### WHAT NEEDS TO BE DONE
The string "none" appears in some lines of the entries that follow; copy each such line.

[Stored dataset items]
★ ★ ★ ★ ★ ★ ★

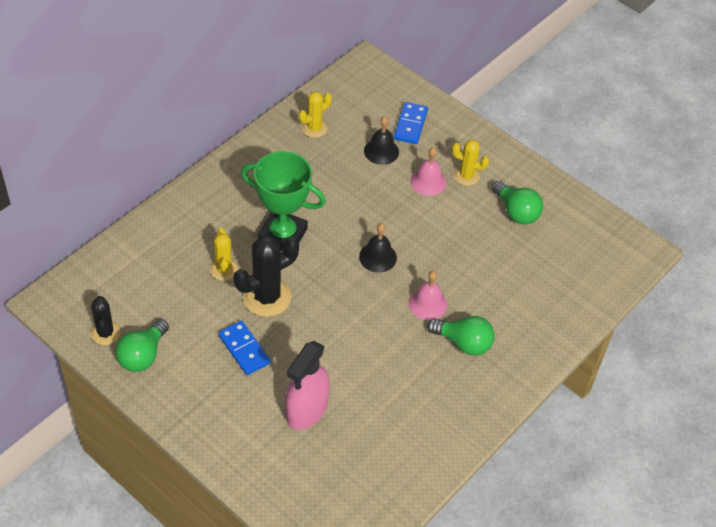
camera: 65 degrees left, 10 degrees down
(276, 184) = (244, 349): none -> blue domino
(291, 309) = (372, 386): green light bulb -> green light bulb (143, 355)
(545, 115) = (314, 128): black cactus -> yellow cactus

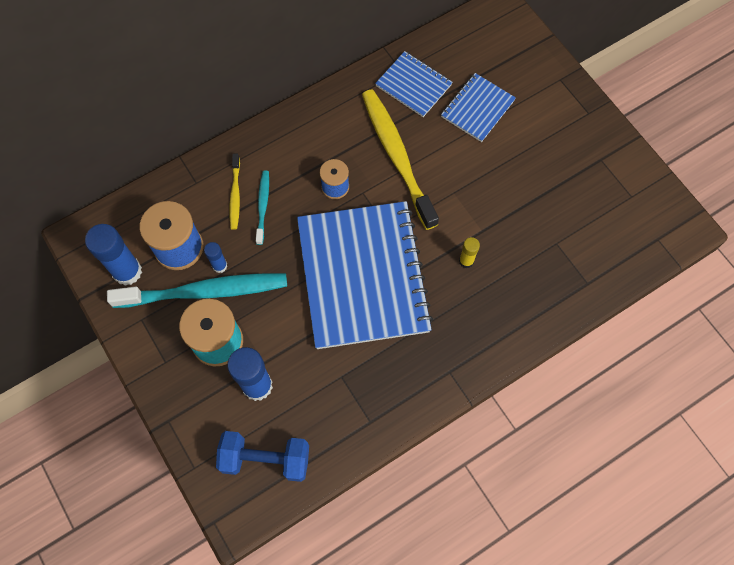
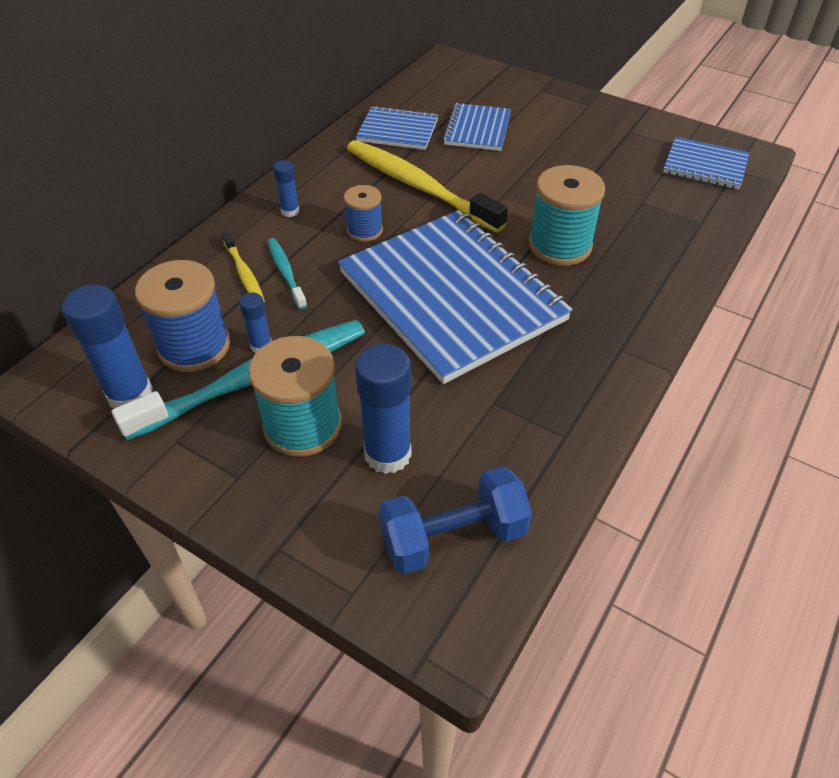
camera: 25 degrees left, 20 degrees down
(292, 145) = (290, 211): none -> blue glue stick
(466, 261) = (560, 246): yellow glue stick -> turquoise spool
(635, 225) = (705, 165): none -> blue notebook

★ ★ ★ ★ ★ ★ ★

### EXERCISE RESPONSE
(276, 184) = (244, 349): none -> blue domino
(292, 145) = (290, 211): none -> blue glue stick
(635, 225) = (705, 165): none -> blue notebook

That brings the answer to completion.